> WORK TO BE COMPLETED: Both the line with "PIXELS3: SK6812 -> WS2812B" and the line with "RFID3 pin MISO: A3 -> A2" in the records below must appear in the output, along with every line between them, exactly and with nothing added.

(Extracted data entries)

/---

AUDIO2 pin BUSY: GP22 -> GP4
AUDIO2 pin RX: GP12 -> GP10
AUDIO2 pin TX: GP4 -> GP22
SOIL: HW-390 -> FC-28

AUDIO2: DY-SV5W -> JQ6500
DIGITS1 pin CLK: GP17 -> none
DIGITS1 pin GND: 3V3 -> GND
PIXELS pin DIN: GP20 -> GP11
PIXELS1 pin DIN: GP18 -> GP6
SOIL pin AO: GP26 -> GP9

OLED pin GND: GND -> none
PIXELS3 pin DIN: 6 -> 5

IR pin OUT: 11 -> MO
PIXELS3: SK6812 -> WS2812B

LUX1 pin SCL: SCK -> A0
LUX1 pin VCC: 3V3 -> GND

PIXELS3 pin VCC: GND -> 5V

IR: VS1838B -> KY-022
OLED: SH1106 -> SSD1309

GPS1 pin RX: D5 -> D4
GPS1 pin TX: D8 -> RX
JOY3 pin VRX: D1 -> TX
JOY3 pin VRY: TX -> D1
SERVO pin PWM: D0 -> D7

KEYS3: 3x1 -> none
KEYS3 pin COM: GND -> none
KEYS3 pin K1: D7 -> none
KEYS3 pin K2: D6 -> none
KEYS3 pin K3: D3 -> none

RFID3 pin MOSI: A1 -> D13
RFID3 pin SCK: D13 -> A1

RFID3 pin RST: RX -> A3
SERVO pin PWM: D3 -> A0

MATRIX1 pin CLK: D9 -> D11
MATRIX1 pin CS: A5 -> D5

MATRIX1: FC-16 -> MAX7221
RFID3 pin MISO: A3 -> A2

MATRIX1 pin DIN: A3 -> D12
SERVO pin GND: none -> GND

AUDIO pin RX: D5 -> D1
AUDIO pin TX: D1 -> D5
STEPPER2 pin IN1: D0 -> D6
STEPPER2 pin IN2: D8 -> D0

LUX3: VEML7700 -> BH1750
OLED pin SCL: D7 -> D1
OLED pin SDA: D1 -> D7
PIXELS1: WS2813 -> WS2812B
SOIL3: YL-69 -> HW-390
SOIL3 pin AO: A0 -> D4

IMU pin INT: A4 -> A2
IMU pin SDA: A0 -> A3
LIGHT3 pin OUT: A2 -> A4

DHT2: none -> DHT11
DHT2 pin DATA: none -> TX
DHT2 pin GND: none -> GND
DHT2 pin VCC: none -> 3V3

\---

> RESULT OF THE EXERCISE:
PIXELS3: SK6812 -> WS2812B

LUX1 pin SCL: SCK -> A0
LUX1 pin VCC: 3V3 -> GND

PIXELS3 pin VCC: GND -> 5V

IR: VS1838B -> KY-022
OLED: SH1106 -> SSD1309

GPS1 pin RX: D5 -> D4
GPS1 pin TX: D8 -> RX
JOY3 pin VRX: D1 -> TX
JOY3 pin VRY: TX -> D1
SERVO pin PWM: D0 -> D7

KEYS3: 3x1 -> none
KEYS3 pin COM: GND -> none
KEYS3 pin K1: D7 -> none
KEYS3 pin K2: D6 -> none
KEYS3 pin K3: D3 -> none

RFID3 pin MOSI: A1 -> D13
RFID3 pin SCK: D13 -> A1

RFID3 pin RST: RX -> A3
SERVO pin PWM: D3 -> A0

MATRIX1 pin CLK: D9 -> D11
MATRIX1 pin CS: A5 -> D5

MATRIX1: FC-16 -> MAX7221
RFID3 pin MISO: A3 -> A2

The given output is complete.